▶ [Dataset]:
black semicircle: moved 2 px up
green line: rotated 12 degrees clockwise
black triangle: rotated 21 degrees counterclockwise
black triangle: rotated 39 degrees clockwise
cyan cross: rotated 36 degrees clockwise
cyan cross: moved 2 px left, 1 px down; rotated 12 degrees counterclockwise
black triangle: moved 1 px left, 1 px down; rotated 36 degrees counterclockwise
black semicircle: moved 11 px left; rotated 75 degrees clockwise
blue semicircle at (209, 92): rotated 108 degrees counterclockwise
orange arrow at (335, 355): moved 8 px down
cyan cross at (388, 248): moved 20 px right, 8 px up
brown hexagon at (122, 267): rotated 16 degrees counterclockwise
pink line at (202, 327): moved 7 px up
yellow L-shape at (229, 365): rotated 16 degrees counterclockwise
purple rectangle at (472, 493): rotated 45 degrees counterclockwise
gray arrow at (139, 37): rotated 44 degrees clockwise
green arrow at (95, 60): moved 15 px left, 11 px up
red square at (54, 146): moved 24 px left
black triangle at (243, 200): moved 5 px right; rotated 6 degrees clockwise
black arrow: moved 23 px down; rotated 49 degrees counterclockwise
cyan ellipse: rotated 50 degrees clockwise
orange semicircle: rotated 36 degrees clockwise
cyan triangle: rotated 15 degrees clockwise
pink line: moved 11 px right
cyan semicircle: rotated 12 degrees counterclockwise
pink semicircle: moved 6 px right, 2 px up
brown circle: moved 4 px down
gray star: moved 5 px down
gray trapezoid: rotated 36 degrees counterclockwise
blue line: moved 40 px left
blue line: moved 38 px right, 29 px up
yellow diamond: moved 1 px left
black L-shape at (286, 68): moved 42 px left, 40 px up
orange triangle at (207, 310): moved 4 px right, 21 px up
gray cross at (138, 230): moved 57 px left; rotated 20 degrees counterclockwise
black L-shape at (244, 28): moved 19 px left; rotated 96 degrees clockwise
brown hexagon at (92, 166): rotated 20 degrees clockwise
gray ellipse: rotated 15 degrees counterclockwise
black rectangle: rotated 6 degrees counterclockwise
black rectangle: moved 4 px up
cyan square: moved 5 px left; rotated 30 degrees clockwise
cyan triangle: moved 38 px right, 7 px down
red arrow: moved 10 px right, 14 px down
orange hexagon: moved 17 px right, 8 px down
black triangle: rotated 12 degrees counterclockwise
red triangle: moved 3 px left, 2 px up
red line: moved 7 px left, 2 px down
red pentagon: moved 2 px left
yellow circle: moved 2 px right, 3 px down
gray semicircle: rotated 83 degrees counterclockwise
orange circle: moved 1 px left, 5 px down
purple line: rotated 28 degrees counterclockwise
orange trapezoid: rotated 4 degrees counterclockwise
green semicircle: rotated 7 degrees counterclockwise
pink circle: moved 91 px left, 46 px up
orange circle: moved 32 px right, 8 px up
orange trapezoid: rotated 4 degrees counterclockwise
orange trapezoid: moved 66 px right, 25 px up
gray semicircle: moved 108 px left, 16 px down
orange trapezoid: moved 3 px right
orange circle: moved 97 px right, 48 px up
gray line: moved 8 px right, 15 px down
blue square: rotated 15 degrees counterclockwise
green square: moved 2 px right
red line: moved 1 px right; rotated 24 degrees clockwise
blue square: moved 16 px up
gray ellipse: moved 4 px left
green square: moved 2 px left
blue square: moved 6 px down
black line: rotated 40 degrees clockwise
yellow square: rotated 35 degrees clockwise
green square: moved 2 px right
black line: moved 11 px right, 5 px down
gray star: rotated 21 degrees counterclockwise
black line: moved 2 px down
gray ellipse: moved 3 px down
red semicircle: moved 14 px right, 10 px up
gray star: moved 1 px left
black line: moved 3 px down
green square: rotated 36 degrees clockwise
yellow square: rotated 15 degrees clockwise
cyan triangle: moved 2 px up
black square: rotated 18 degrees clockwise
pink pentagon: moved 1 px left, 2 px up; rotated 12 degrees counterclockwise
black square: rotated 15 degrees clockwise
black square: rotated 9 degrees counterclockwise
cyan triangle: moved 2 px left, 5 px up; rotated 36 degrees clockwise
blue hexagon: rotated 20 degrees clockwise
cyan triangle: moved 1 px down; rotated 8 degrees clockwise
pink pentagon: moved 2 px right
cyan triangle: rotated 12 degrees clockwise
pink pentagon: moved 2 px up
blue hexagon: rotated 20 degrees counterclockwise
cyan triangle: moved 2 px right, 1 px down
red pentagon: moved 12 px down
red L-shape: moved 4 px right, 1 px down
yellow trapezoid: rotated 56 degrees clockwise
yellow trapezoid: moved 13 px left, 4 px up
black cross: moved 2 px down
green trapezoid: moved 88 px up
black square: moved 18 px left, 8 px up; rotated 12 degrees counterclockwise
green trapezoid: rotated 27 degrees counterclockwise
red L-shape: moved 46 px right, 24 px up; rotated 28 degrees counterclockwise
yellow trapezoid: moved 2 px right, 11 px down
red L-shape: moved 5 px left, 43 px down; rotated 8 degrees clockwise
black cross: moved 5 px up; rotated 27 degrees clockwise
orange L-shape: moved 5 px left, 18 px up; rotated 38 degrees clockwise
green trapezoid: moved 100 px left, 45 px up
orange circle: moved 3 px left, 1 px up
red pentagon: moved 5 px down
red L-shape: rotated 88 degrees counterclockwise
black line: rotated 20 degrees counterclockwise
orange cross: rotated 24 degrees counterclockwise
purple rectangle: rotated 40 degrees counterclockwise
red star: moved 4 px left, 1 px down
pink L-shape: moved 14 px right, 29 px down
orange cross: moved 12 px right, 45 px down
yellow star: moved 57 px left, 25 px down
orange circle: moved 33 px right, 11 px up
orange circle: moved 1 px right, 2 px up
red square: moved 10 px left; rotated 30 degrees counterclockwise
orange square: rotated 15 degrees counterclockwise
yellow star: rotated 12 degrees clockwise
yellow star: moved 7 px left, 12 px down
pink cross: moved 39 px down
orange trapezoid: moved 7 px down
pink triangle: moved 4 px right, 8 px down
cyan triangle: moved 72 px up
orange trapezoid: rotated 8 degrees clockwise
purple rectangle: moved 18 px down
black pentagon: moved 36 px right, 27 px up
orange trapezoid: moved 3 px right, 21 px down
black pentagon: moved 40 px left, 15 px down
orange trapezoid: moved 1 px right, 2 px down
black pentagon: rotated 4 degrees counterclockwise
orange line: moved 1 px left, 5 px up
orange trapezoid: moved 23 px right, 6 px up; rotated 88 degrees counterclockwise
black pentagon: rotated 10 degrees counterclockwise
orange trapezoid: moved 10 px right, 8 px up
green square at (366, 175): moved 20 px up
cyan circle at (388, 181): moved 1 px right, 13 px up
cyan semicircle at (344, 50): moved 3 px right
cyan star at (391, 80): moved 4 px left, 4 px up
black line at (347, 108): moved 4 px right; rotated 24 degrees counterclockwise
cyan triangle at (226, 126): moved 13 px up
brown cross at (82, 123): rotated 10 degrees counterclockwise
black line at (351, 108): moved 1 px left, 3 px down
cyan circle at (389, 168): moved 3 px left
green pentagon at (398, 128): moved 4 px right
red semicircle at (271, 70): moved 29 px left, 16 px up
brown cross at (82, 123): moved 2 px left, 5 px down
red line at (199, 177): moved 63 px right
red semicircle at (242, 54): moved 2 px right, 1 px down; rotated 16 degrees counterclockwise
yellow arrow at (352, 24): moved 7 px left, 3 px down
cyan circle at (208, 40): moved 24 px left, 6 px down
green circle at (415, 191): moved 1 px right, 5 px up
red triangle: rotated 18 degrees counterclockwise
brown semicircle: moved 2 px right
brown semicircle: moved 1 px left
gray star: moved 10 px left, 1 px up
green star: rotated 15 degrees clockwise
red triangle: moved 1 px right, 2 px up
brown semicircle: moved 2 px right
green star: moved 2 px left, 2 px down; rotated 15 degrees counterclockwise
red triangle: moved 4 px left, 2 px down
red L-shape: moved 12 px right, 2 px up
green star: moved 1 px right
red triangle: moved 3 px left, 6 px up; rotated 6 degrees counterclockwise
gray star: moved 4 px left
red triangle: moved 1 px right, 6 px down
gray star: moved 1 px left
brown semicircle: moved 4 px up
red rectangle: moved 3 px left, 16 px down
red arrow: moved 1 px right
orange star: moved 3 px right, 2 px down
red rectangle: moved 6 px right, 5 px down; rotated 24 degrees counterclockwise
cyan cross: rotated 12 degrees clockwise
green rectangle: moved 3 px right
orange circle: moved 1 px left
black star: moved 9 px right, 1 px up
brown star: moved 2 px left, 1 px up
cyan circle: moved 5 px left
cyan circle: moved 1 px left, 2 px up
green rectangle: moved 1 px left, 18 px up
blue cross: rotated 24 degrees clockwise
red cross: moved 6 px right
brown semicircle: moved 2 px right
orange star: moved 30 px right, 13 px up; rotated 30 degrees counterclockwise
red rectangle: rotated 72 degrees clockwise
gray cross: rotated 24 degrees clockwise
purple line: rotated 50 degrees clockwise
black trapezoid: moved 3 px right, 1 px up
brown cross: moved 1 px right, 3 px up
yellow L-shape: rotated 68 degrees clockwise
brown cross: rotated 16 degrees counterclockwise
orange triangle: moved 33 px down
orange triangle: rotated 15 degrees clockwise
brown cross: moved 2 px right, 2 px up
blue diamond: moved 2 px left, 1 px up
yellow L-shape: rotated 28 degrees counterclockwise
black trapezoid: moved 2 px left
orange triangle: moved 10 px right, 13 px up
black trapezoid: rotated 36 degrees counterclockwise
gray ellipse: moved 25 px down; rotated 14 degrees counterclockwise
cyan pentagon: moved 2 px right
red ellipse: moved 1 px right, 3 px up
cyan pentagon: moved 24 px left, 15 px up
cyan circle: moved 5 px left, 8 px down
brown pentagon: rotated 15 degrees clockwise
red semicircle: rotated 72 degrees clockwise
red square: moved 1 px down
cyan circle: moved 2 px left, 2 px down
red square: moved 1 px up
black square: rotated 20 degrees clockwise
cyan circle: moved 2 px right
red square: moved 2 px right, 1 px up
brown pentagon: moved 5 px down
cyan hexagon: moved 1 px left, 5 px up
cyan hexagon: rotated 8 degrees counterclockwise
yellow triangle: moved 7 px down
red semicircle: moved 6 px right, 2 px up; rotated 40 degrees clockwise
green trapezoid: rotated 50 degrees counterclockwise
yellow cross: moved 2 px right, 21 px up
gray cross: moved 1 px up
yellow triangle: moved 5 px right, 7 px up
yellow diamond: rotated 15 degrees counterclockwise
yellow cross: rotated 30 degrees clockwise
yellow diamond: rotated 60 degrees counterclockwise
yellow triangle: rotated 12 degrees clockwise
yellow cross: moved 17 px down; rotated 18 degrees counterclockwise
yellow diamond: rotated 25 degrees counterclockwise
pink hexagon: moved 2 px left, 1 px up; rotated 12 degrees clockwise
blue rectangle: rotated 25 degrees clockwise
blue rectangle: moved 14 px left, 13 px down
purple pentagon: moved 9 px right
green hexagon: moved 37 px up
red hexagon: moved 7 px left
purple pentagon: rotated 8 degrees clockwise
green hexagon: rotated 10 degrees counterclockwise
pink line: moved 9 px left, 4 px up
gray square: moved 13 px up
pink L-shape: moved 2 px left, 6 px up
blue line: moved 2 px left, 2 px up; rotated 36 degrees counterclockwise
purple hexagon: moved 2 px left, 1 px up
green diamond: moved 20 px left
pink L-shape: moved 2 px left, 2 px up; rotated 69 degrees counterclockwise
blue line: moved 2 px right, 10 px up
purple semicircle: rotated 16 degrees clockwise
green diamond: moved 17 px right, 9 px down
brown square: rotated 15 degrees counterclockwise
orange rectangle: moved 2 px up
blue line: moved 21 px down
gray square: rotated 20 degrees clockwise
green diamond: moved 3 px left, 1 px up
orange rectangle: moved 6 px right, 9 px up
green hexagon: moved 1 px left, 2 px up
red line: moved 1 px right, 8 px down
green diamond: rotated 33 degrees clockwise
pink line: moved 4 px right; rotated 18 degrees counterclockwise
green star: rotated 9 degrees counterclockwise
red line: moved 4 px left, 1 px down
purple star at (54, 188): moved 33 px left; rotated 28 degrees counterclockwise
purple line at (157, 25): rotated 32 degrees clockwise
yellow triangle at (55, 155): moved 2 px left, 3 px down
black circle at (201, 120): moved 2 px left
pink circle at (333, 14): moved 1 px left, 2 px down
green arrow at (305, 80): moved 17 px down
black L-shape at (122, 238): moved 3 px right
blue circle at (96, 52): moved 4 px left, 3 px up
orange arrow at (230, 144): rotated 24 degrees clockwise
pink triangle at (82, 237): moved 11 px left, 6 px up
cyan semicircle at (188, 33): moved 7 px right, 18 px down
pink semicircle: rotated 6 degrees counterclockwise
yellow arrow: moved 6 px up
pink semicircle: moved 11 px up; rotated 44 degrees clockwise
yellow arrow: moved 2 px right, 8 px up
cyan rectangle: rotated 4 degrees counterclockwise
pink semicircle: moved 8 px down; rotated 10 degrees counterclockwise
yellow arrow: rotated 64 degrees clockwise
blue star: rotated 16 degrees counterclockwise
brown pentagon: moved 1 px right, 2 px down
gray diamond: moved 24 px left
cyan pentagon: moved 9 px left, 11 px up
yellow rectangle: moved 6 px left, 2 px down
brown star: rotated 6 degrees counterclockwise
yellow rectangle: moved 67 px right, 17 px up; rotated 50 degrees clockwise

▶ [Aim of the task]: Copy the items above verbatim, from the first line through the line with "red arrow: moved 10 px right, 14 px down".

▶ [Result of the task]:
black semicircle: moved 2 px up
green line: rotated 12 degrees clockwise
black triangle: rotated 21 degrees counterclockwise
black triangle: rotated 39 degrees clockwise
cyan cross: rotated 36 degrees clockwise
cyan cross: moved 2 px left, 1 px down; rotated 12 degrees counterclockwise
black triangle: moved 1 px left, 1 px down; rotated 36 degrees counterclockwise
black semicircle: moved 11 px left; rotated 75 degrees clockwise
blue semicircle at (209, 92): rotated 108 degrees counterclockwise
orange arrow at (335, 355): moved 8 px down
cyan cross at (388, 248): moved 20 px right, 8 px up
brown hexagon at (122, 267): rotated 16 degrees counterclockwise
pink line at (202, 327): moved 7 px up
yellow L-shape at (229, 365): rotated 16 degrees counterclockwise
purple rectangle at (472, 493): rotated 45 degrees counterclockwise
gray arrow at (139, 37): rotated 44 degrees clockwise
green arrow at (95, 60): moved 15 px left, 11 px up
red square at (54, 146): moved 24 px left
black triangle at (243, 200): moved 5 px right; rotated 6 degrees clockwise
black arrow: moved 23 px down; rotated 49 degrees counterclockwise
cyan ellipse: rotated 50 degrees clockwise
orange semicircle: rotated 36 degrees clockwise
cyan triangle: rotated 15 degrees clockwise
pink line: moved 11 px right
cyan semicircle: rotated 12 degrees counterclockwise
pink semicircle: moved 6 px right, 2 px up
brown circle: moved 4 px down
gray star: moved 5 px down
gray trapezoid: rotated 36 degrees counterclockwise
blue line: moved 40 px left
blue line: moved 38 px right, 29 px up
yellow diamond: moved 1 px left
black L-shape at (286, 68): moved 42 px left, 40 px up
orange triangle at (207, 310): moved 4 px right, 21 px up
gray cross at (138, 230): moved 57 px left; rotated 20 degrees counterclockwise
black L-shape at (244, 28): moved 19 px left; rotated 96 degrees clockwise
brown hexagon at (92, 166): rotated 20 degrees clockwise
gray ellipse: rotated 15 degrees counterclockwise
black rectangle: rotated 6 degrees counterclockwise
black rectangle: moved 4 px up
cyan square: moved 5 px left; rotated 30 degrees clockwise
cyan triangle: moved 38 px right, 7 px down
red arrow: moved 10 px right, 14 px down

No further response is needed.